**EXERCISE INSTRUCTIONS:**
Find every line in the records below that holds the word "polygon", and copy each one.

Collected data entries

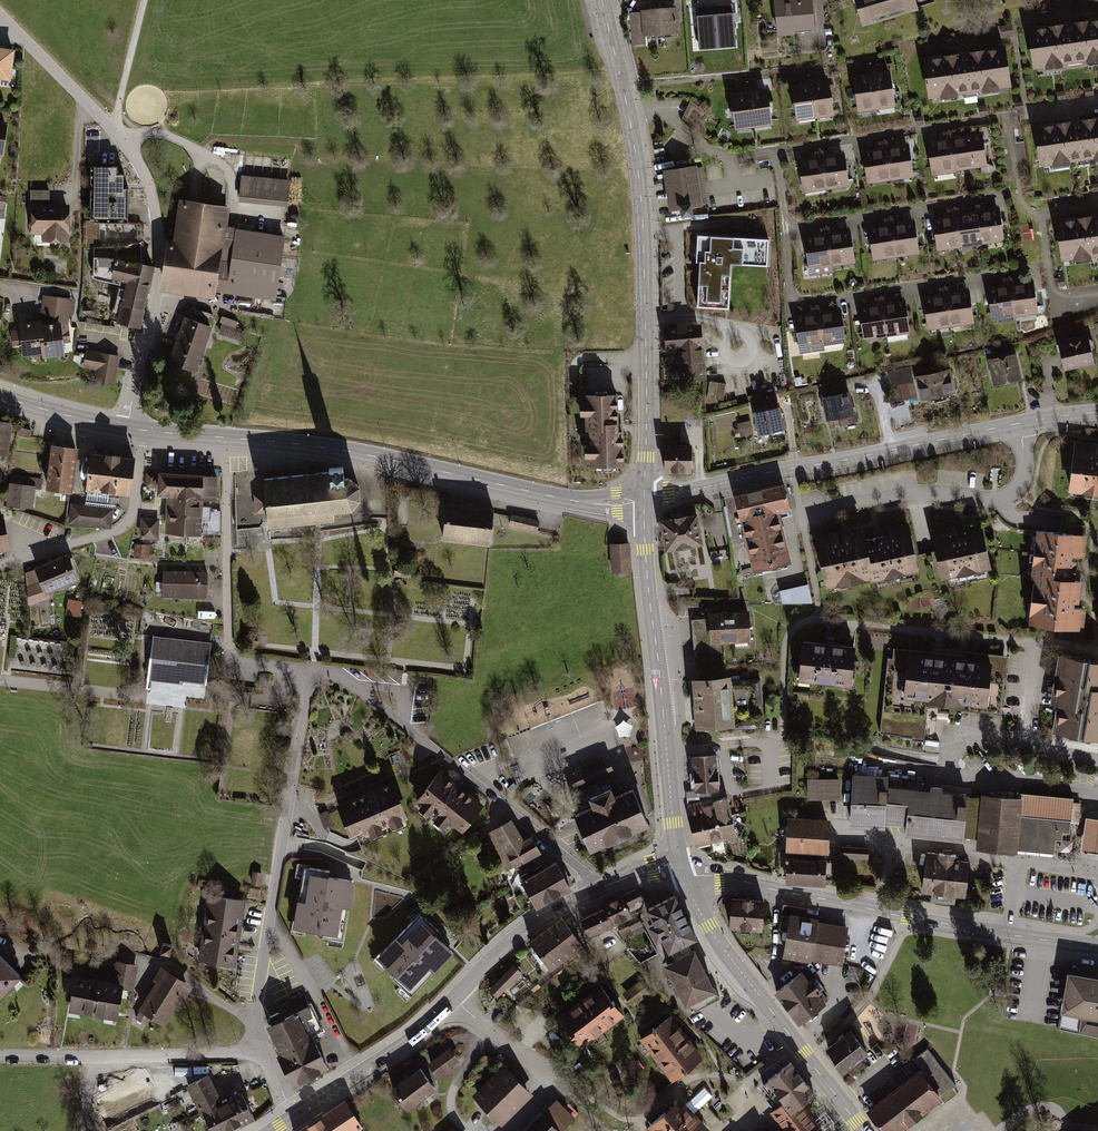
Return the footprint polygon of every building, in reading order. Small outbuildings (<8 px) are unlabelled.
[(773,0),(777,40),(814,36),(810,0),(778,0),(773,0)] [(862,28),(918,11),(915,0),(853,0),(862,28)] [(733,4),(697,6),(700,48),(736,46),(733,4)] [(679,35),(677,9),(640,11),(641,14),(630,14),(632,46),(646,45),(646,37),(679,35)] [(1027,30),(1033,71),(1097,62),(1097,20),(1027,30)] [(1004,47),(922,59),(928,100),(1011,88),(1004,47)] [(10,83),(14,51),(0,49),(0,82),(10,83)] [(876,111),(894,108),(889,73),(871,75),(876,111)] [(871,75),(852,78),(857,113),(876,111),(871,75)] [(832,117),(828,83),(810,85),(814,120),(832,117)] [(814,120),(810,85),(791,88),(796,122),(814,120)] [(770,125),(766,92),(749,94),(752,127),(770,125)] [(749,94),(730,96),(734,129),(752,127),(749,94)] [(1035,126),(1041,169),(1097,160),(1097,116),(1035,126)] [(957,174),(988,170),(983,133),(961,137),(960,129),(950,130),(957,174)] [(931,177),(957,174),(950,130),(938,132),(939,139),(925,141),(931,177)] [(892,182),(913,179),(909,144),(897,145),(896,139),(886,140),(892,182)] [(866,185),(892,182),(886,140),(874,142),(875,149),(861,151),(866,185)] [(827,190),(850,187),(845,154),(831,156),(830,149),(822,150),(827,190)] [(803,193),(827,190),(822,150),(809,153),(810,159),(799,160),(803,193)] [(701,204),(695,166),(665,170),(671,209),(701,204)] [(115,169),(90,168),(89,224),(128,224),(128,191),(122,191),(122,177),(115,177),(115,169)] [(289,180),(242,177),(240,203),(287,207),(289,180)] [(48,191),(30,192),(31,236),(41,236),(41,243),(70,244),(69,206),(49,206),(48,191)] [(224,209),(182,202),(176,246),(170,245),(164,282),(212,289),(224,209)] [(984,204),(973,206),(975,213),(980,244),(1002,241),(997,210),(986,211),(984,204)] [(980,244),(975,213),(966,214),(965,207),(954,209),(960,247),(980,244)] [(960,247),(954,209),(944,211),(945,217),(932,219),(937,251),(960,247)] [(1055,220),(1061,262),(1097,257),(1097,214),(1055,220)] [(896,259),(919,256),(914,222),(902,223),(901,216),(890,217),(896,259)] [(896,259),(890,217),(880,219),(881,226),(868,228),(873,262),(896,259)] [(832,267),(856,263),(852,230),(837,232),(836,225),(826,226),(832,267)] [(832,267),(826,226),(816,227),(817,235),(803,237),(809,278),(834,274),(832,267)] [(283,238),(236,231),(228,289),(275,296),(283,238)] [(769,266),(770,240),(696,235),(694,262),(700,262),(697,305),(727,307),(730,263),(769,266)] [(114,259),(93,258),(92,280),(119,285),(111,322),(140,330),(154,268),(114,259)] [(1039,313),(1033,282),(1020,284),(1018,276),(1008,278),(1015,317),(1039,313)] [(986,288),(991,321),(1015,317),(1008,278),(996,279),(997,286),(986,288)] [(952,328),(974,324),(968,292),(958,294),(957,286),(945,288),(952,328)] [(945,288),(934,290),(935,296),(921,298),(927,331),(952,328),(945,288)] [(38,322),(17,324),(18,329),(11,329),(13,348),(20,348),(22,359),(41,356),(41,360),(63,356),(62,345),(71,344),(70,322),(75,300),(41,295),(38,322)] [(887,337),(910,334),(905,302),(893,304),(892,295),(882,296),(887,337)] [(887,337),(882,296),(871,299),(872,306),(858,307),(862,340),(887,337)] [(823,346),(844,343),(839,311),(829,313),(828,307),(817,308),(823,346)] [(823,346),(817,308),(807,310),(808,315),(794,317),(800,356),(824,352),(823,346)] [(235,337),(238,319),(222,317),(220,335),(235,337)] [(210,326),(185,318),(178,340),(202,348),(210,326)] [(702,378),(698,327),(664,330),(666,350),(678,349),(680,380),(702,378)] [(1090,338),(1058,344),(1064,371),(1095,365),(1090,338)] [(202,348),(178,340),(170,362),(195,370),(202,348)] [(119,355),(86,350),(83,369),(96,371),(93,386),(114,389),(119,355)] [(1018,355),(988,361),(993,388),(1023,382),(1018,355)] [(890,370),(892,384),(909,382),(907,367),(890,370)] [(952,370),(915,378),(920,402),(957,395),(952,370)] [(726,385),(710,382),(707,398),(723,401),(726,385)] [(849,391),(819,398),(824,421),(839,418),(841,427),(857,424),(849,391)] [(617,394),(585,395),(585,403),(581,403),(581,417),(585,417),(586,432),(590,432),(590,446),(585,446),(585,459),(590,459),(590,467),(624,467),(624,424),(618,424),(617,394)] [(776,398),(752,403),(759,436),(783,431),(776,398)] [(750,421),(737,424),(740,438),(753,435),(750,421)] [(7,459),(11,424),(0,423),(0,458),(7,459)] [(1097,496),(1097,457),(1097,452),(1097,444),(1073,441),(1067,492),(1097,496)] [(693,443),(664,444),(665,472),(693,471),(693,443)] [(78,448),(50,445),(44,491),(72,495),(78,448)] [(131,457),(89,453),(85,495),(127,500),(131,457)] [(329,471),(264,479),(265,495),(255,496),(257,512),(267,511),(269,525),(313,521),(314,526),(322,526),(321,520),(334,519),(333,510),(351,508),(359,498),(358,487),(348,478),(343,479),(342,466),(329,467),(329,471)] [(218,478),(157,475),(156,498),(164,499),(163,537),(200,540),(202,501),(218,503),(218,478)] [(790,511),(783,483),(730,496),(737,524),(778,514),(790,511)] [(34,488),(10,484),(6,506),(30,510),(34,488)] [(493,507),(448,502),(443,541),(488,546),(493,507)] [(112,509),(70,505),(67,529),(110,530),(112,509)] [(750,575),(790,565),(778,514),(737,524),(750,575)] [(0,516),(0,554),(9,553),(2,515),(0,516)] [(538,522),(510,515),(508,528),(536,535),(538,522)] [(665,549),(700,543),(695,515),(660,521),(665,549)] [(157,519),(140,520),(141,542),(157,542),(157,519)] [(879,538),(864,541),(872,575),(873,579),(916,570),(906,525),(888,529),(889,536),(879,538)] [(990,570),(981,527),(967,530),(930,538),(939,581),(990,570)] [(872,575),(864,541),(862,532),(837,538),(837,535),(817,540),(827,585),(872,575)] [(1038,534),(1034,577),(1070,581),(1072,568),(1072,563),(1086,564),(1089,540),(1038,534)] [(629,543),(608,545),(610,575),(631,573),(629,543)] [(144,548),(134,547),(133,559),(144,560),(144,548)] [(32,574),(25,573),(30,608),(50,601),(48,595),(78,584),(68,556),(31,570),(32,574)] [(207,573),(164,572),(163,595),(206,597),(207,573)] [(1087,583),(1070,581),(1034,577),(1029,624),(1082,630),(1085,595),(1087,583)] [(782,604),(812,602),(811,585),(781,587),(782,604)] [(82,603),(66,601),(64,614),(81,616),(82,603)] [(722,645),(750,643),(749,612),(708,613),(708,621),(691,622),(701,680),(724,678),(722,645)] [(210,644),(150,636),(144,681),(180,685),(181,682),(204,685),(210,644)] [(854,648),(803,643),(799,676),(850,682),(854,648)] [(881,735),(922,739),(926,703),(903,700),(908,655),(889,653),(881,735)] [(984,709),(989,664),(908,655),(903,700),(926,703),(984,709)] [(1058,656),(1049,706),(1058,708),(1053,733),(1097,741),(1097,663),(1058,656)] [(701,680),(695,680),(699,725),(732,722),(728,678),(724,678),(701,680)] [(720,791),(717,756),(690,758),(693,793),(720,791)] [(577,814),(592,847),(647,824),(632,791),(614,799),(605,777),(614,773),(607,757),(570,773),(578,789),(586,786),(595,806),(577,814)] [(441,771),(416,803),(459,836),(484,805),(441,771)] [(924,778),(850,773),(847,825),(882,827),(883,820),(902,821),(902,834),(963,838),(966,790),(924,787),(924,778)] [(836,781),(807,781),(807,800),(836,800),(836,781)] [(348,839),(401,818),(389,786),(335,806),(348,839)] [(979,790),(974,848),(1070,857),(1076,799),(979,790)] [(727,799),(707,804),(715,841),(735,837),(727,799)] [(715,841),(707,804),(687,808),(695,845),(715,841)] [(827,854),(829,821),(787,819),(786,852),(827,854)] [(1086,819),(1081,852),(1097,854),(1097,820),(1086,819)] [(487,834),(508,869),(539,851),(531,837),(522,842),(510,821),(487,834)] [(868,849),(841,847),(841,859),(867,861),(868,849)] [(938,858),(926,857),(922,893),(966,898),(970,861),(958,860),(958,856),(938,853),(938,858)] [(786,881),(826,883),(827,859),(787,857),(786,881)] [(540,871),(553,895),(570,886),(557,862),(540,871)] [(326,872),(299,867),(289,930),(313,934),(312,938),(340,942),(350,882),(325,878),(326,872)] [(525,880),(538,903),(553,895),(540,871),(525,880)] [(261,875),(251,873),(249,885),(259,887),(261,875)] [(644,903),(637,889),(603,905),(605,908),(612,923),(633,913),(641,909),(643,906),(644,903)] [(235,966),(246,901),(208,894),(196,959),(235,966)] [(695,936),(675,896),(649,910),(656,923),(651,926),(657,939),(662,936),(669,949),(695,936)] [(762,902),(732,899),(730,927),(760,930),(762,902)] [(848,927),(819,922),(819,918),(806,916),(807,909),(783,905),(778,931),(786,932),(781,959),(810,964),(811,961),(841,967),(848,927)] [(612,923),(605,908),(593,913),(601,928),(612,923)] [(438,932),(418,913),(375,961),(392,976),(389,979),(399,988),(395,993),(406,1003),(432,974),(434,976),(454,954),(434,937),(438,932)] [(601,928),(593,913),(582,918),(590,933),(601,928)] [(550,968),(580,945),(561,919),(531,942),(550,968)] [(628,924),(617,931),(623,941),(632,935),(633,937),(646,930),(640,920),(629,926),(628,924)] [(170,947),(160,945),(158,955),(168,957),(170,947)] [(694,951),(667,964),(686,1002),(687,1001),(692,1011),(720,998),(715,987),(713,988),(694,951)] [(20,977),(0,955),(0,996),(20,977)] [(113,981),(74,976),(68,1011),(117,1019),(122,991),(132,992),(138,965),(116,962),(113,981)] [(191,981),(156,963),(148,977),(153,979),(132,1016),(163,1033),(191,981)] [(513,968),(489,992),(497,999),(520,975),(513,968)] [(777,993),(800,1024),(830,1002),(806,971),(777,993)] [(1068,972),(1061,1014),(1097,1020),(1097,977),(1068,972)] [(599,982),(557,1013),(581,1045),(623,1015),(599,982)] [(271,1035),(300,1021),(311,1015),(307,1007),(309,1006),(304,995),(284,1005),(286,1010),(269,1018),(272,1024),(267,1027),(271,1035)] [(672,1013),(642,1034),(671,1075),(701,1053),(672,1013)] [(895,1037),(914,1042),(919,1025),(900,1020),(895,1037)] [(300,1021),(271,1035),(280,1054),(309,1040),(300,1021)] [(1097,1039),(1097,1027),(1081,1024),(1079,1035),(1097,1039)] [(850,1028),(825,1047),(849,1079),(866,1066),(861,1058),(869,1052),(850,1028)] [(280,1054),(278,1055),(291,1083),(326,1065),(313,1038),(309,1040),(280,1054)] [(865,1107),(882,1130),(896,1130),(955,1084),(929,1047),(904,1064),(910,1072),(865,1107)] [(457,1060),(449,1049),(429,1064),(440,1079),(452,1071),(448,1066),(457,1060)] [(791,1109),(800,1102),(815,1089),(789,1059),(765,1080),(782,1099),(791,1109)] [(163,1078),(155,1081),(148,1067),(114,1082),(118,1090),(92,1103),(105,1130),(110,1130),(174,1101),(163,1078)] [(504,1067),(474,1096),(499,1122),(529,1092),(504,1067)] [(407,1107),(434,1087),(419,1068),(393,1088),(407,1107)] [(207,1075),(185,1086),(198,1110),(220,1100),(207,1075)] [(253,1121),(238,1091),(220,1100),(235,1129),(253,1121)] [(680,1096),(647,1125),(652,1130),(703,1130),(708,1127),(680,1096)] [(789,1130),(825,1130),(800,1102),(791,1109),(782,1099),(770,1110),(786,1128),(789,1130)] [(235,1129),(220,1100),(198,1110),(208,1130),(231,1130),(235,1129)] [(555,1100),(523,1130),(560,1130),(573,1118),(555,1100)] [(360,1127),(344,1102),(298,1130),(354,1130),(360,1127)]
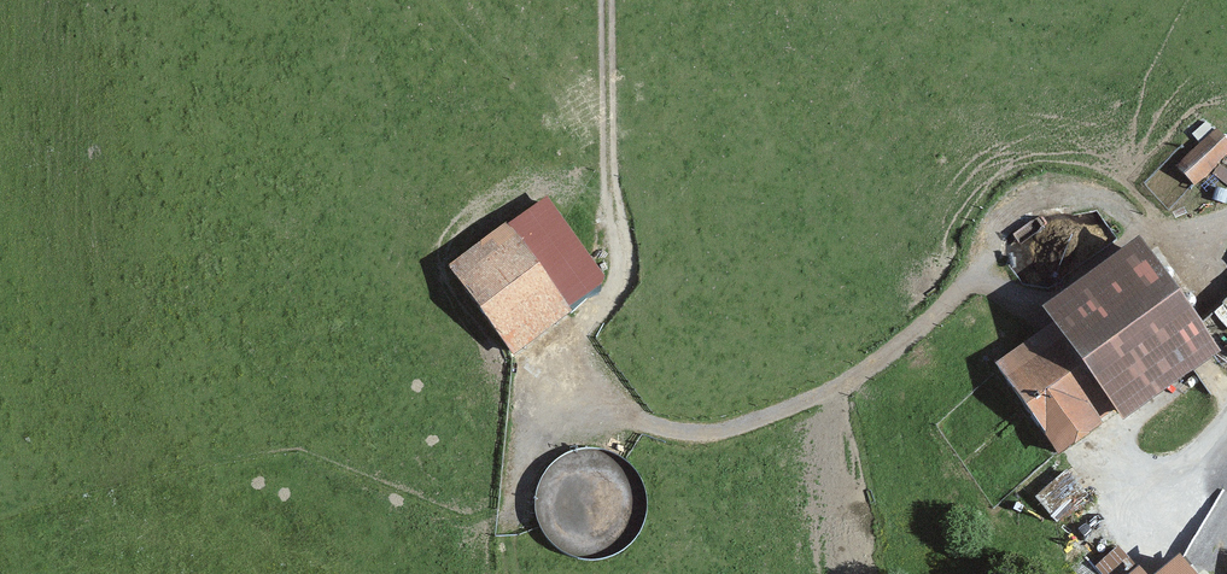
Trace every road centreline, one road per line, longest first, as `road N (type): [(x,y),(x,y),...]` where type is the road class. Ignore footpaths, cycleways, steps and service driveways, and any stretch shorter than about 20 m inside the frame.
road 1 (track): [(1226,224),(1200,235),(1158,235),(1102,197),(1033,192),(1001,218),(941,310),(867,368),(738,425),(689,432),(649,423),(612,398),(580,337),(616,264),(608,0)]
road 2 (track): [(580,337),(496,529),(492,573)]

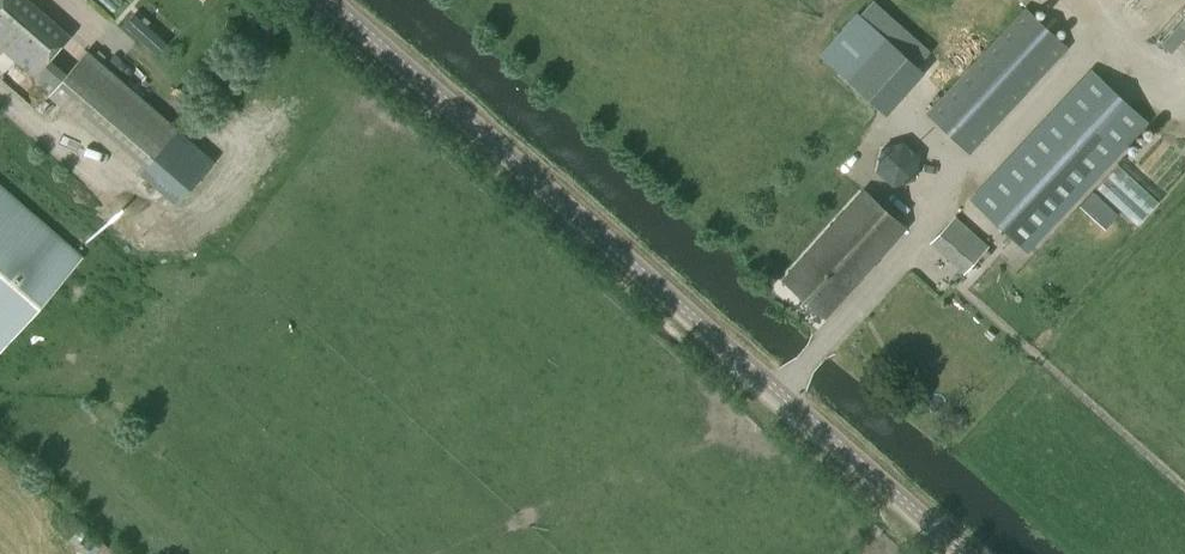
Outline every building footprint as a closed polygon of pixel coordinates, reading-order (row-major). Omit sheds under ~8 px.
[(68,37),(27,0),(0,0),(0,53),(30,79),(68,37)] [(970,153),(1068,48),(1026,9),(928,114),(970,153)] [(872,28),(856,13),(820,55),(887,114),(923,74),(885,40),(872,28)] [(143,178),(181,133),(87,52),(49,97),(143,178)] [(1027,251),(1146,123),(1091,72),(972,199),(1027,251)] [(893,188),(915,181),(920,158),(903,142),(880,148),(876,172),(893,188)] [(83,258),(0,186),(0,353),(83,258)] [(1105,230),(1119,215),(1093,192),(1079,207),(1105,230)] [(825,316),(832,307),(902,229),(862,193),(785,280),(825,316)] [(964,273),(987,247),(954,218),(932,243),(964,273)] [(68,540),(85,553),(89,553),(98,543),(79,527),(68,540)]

**RESPONSE AREA:**
Return the footprint polygon of every building, in reading order. Small outbuildings (<8 px) are unlabelled.
Outline every building footprint as a closed polygon of pixel coordinates, reading-order (row-major). Omit sheds under ~8 px.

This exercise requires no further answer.